Data taken from a collection:

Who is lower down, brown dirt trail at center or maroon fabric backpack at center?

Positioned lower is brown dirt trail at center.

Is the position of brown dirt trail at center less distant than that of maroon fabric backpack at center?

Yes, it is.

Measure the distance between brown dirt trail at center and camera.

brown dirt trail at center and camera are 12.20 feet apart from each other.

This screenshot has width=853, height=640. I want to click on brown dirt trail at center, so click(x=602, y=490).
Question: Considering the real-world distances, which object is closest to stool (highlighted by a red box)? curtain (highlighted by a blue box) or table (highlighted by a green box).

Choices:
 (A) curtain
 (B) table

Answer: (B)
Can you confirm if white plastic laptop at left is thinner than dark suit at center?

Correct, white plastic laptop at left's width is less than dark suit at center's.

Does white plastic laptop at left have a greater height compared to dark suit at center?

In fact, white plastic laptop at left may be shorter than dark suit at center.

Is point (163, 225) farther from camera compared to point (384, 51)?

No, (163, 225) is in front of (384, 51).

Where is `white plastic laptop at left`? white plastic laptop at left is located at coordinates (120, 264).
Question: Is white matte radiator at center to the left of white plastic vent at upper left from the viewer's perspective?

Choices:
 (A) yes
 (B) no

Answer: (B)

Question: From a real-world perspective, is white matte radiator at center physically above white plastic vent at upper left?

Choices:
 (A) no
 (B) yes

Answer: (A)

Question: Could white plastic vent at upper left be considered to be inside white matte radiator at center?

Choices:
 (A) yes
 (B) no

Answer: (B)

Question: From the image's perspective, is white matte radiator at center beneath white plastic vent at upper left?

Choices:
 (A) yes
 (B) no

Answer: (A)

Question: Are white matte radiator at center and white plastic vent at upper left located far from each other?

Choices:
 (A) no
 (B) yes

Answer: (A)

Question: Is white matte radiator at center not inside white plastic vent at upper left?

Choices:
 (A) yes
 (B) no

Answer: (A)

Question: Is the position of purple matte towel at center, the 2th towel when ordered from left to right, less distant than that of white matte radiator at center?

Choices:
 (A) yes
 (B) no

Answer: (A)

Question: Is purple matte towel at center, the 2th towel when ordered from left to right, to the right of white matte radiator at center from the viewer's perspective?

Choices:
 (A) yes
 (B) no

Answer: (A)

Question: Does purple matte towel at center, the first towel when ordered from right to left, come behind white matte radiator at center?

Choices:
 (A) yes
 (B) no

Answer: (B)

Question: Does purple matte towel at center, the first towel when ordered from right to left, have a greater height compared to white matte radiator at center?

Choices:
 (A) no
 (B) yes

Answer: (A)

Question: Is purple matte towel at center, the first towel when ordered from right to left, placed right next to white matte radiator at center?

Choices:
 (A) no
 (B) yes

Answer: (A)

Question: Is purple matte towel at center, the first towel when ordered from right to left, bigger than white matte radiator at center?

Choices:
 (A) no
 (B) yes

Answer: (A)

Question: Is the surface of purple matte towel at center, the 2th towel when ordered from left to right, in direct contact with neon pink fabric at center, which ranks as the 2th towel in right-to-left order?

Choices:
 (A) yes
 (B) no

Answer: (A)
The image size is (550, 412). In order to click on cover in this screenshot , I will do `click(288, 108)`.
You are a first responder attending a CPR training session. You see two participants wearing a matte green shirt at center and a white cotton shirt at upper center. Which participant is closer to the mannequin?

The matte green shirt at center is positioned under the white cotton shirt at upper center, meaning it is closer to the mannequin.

--- Brief ---
Copy every one of the records above word for word, keeping each line as it is.

--- Worked solution ---
Who is lower down, brown dirt trail at center or maroon fabric backpack at center?

Positioned lower is brown dirt trail at center.

Is the position of brown dirt trail at center less distant than that of maroon fabric backpack at center?

Yes, it is.

Measure the distance between brown dirt trail at center and camera.

brown dirt trail at center and camera are 12.20 feet apart from each other.

This screenshot has width=853, height=640. I want to click on brown dirt trail at center, so click(x=602, y=490).
Question: Considering the real-world distances, which object is closest to stool (highlighted by a red box)? curtain (highlighted by a blue box) or table (highlighted by a green box).

Choices:
 (A) curtain
 (B) table

Answer: (B)
Can you confirm if white plastic laptop at left is thinner than dark suit at center?

Correct, white plastic laptop at left's width is less than dark suit at center's.

Does white plastic laptop at left have a greater height compared to dark suit at center?

In fact, white plastic laptop at left may be shorter than dark suit at center.

Is point (163, 225) farther from camera compared to point (384, 51)?

No, (163, 225) is in front of (384, 51).

Where is `white plastic laptop at left`? white plastic laptop at left is located at coordinates (120, 264).
Question: Is white matte radiator at center to the left of white plastic vent at upper left from the viewer's perspective?

Choices:
 (A) yes
 (B) no

Answer: (B)

Question: From a real-world perspective, is white matte radiator at center physically above white plastic vent at upper left?

Choices:
 (A) no
 (B) yes

Answer: (A)

Question: Could white plastic vent at upper left be considered to be inside white matte radiator at center?

Choices:
 (A) yes
 (B) no

Answer: (B)

Question: From the image's perspective, is white matte radiator at center beneath white plastic vent at upper left?

Choices:
 (A) yes
 (B) no

Answer: (A)

Question: Are white matte radiator at center and white plastic vent at upper left located far from each other?

Choices:
 (A) no
 (B) yes

Answer: (A)

Question: Is white matte radiator at center not inside white plastic vent at upper left?

Choices:
 (A) yes
 (B) no

Answer: (A)

Question: Is the position of purple matte towel at center, the 2th towel when ordered from left to right, less distant than that of white matte radiator at center?

Choices:
 (A) yes
 (B) no

Answer: (A)

Question: Is purple matte towel at center, the 2th towel when ordered from left to right, to the right of white matte radiator at center from the viewer's perspective?

Choices:
 (A) yes
 (B) no

Answer: (A)

Question: Does purple matte towel at center, the first towel when ordered from right to left, come behind white matte radiator at center?

Choices:
 (A) yes
 (B) no

Answer: (B)

Question: Does purple matte towel at center, the first towel when ordered from right to left, have a greater height compared to white matte radiator at center?

Choices:
 (A) no
 (B) yes

Answer: (A)

Question: Is purple matte towel at center, the first towel when ordered from right to left, placed right next to white matte radiator at center?

Choices:
 (A) no
 (B) yes

Answer: (A)

Question: Is purple matte towel at center, the first towel when ordered from right to left, bigger than white matte radiator at center?

Choices:
 (A) no
 (B) yes

Answer: (A)

Question: Is the surface of purple matte towel at center, the 2th towel when ordered from left to right, in direct contact with neon pink fabric at center, which ranks as the 2th towel in right-to-left order?

Choices:
 (A) yes
 (B) no

Answer: (A)
The image size is (550, 412). In order to click on cover in this screenshot , I will do `click(288, 108)`.
You are a first responder attending a CPR training session. You see two participants wearing a matte green shirt at center and a white cotton shirt at upper center. Which participant is closer to the mannequin?

The matte green shirt at center is positioned under the white cotton shirt at upper center, meaning it is closer to the mannequin.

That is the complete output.